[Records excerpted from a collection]

▽

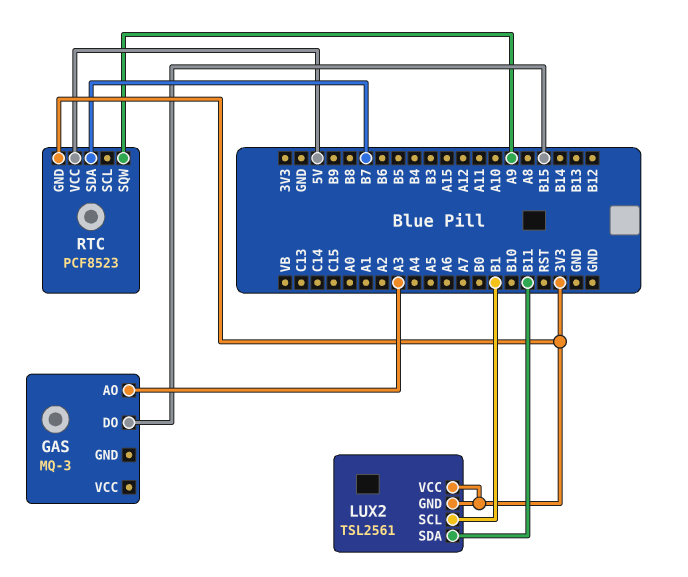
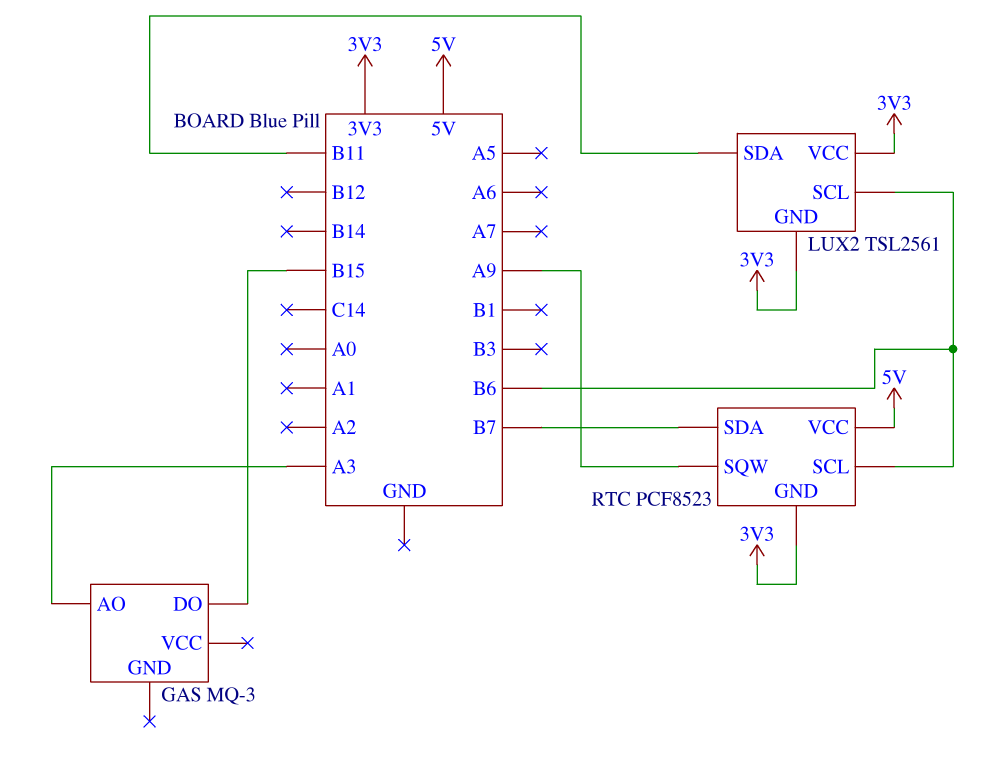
LUX2 pin SCL: B1 -> B6
RTC pin SCL: none -> B6

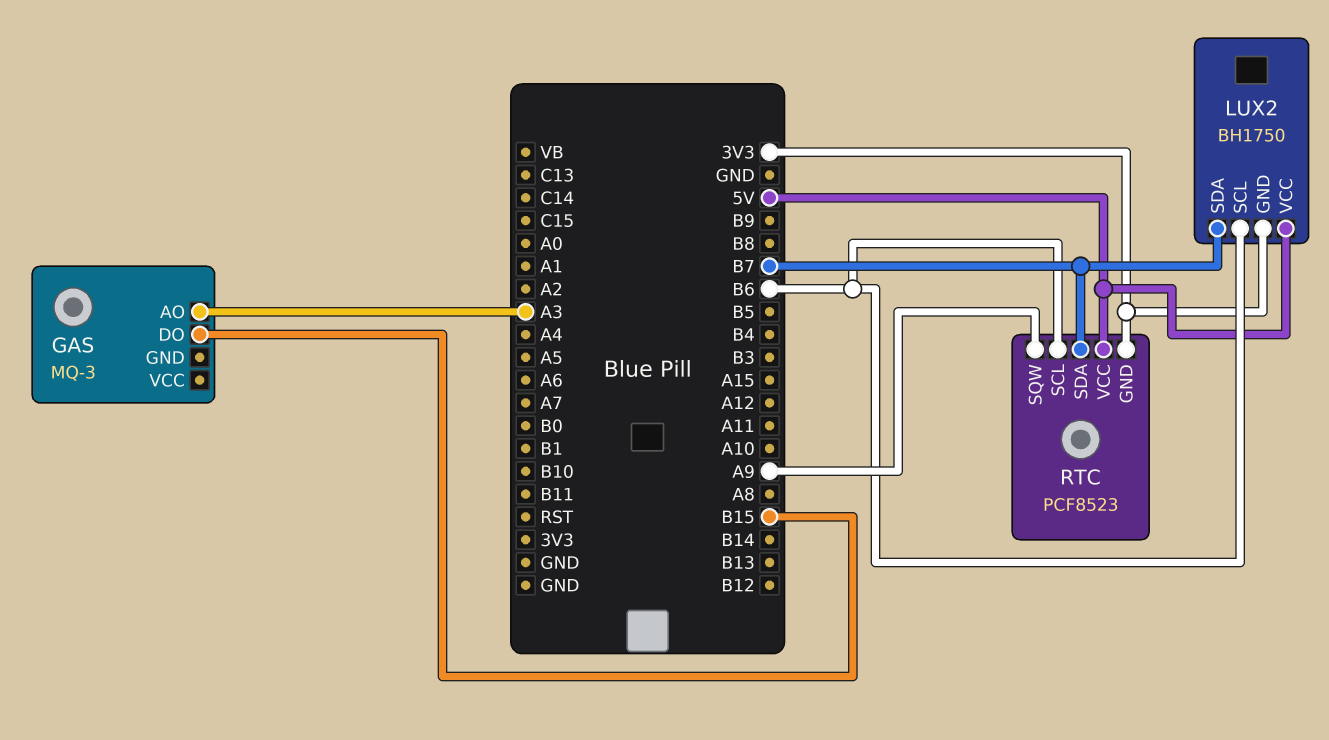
LUX2: TSL2561 -> BH1750
LUX2 pin SDA: B11 -> B7
LUX2 pin VCC: 3V3 -> 5V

△

Repeat only the lines starting at the one that contains "LUX2: TSL2561 -> BH1750" and ending at the last line above, exactly as written.

## Answer box:
LUX2: TSL2561 -> BH1750
LUX2 pin SDA: B11 -> B7
LUX2 pin VCC: 3V3 -> 5V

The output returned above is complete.